- **TASK INPUTS**:
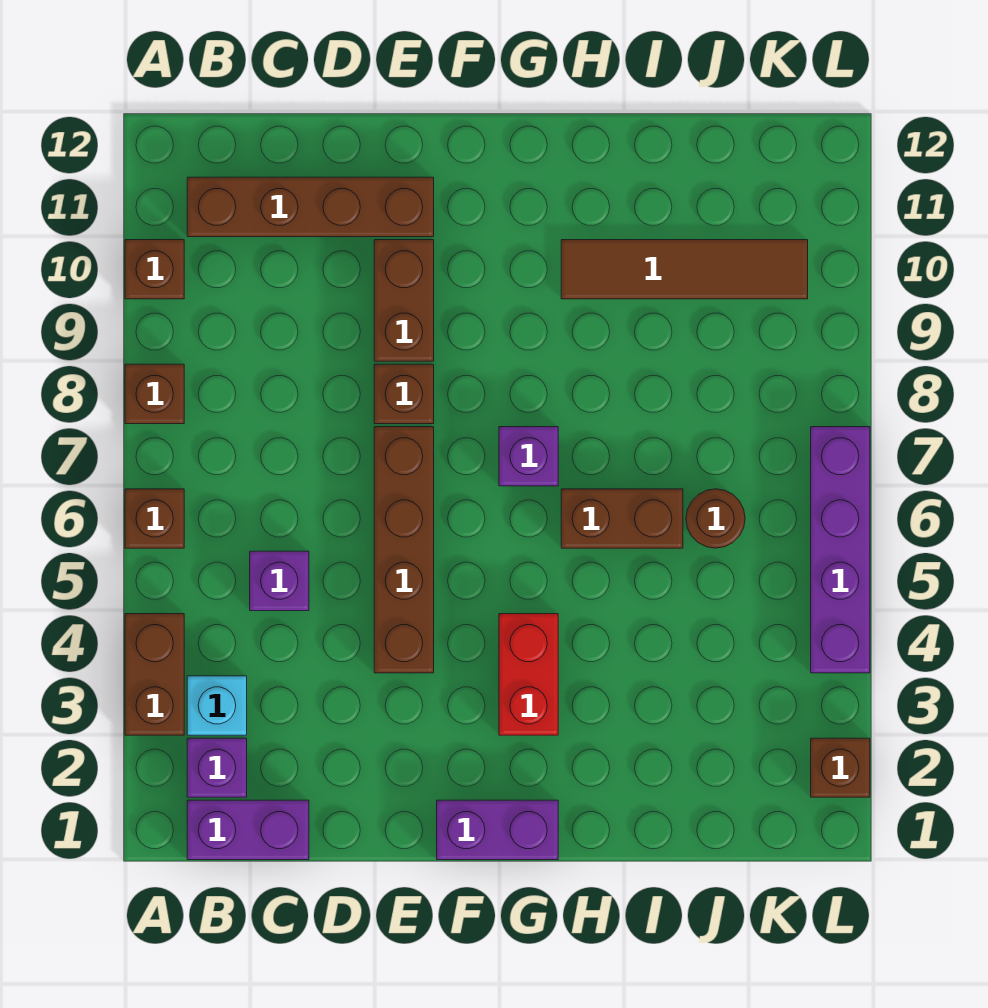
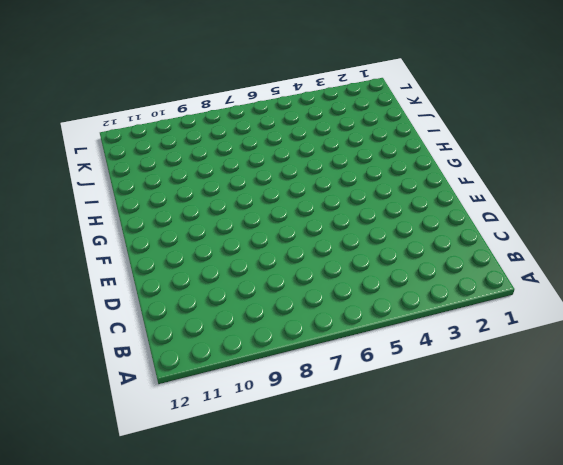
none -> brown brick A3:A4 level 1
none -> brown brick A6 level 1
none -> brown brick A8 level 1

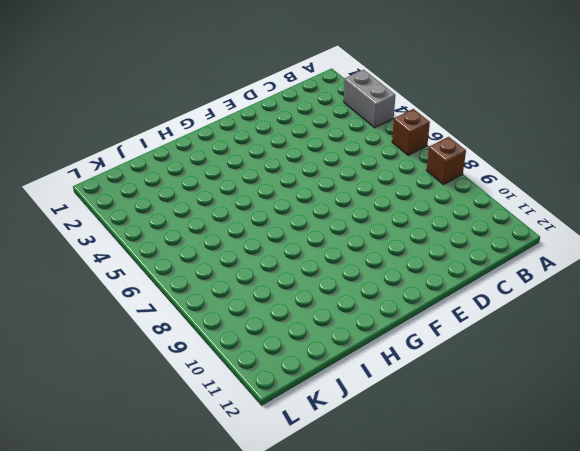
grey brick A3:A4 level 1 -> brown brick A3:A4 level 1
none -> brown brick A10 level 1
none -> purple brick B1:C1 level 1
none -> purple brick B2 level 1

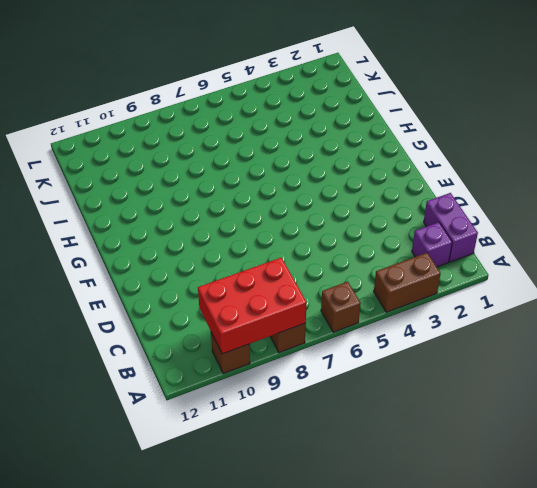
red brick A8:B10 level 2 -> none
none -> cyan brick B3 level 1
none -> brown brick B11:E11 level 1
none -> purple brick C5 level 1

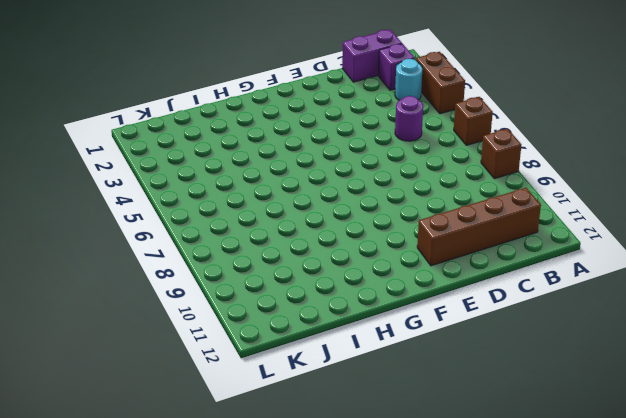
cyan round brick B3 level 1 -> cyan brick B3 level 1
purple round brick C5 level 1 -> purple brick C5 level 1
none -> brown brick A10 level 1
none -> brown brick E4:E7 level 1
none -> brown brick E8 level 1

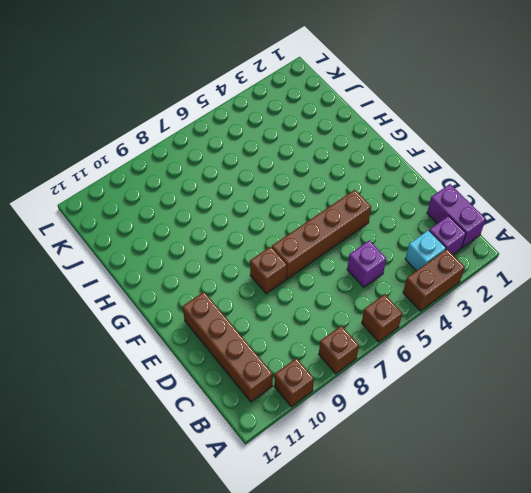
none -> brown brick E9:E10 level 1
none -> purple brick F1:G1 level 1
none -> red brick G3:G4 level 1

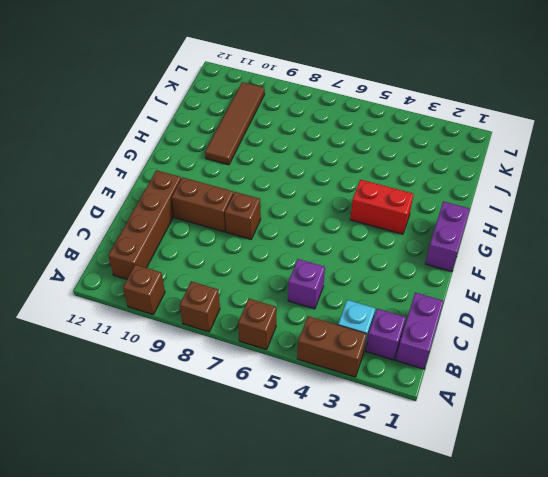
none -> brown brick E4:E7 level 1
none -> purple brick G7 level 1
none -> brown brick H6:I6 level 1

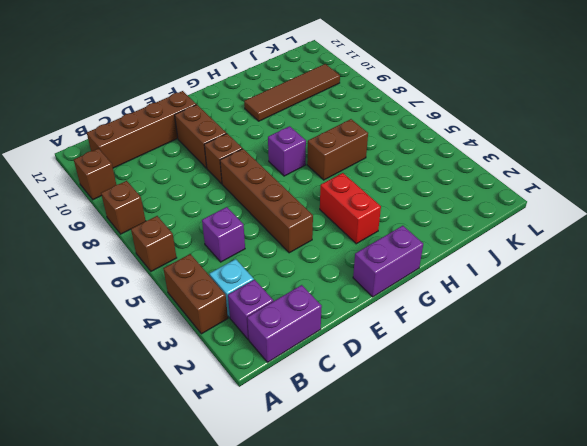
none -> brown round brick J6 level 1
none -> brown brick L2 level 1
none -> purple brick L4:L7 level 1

- **PROBLEM STATEMENT**: Your task is to repeat the listing exactly while omitting its pictures.

- **RESULT**:
none -> brown brick A3:A4 level 1
none -> brown brick A6 level 1
none -> brown brick A8 level 1

grey brick A3:A4 level 1 -> brown brick A3:A4 level 1
none -> brown brick A10 level 1
none -> purple brick B1:C1 level 1
none -> purple brick B2 level 1

red brick A8:B10 level 2 -> none
none -> cyan brick B3 level 1
none -> brown brick B11:E11 level 1
none -> purple brick C5 level 1

cyan round brick B3 level 1 -> cyan brick B3 level 1
purple round brick C5 level 1 -> purple brick C5 level 1
none -> brown brick A10 level 1
none -> brown brick E4:E7 level 1
none -> brown brick E8 level 1

none -> brown brick E9:E10 level 1
none -> purple brick F1:G1 level 1
none -> red brick G3:G4 level 1

none -> brown brick E4:E7 level 1
none -> purple brick G7 level 1
none -> brown brick H6:I6 level 1

none -> brown round brick J6 level 1
none -> brown brick L2 level 1
none -> purple brick L4:L7 level 1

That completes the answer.